### [Exercise]
Lines from the one with "(416, 331) = (243, 140): none -> black pawn" through the end of the listing below should be set down exactly, with no other line included.

### [Listed entries]
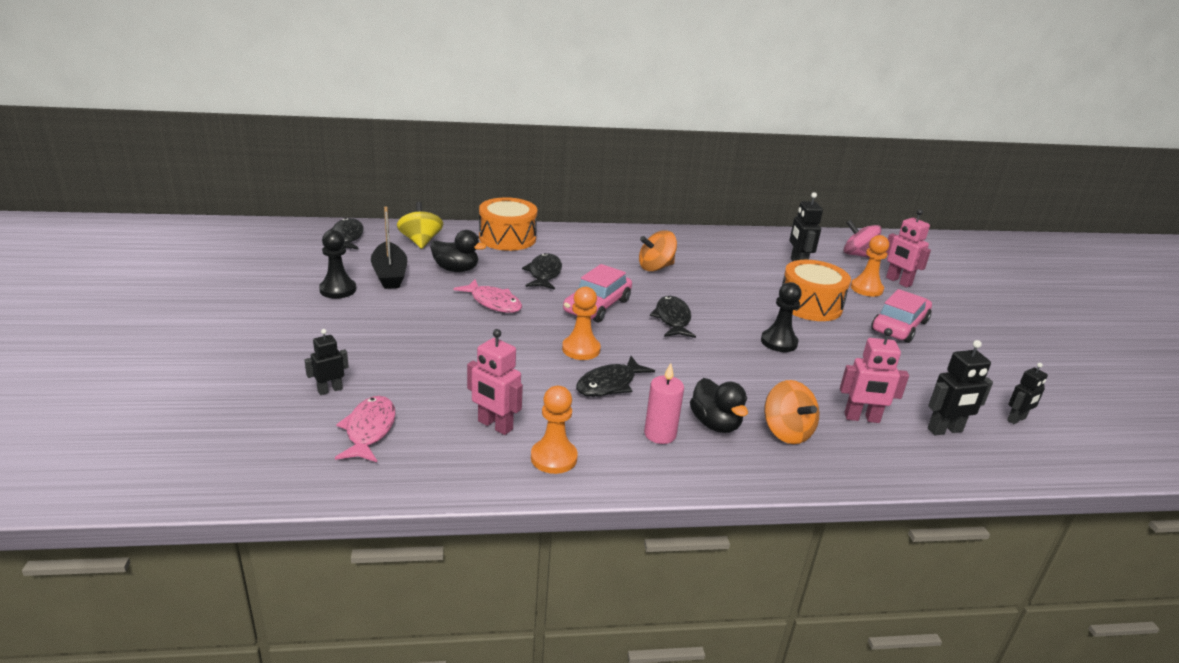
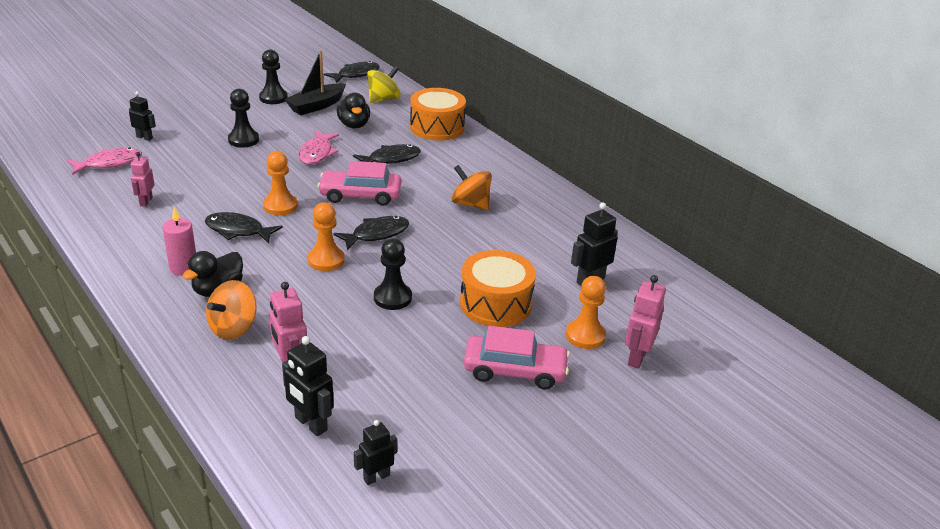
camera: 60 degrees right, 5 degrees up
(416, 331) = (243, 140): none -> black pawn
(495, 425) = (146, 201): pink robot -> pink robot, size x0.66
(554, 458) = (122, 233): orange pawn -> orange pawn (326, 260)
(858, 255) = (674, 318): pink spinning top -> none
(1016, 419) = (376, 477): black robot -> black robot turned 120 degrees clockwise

### [Output of the exercise]
(416, 331) = (243, 140): none -> black pawn
(495, 425) = (146, 201): pink robot -> pink robot, size x0.66
(554, 458) = (122, 233): orange pawn -> orange pawn (326, 260)
(858, 255) = (674, 318): pink spinning top -> none
(1016, 419) = (376, 477): black robot -> black robot turned 120 degrees clockwise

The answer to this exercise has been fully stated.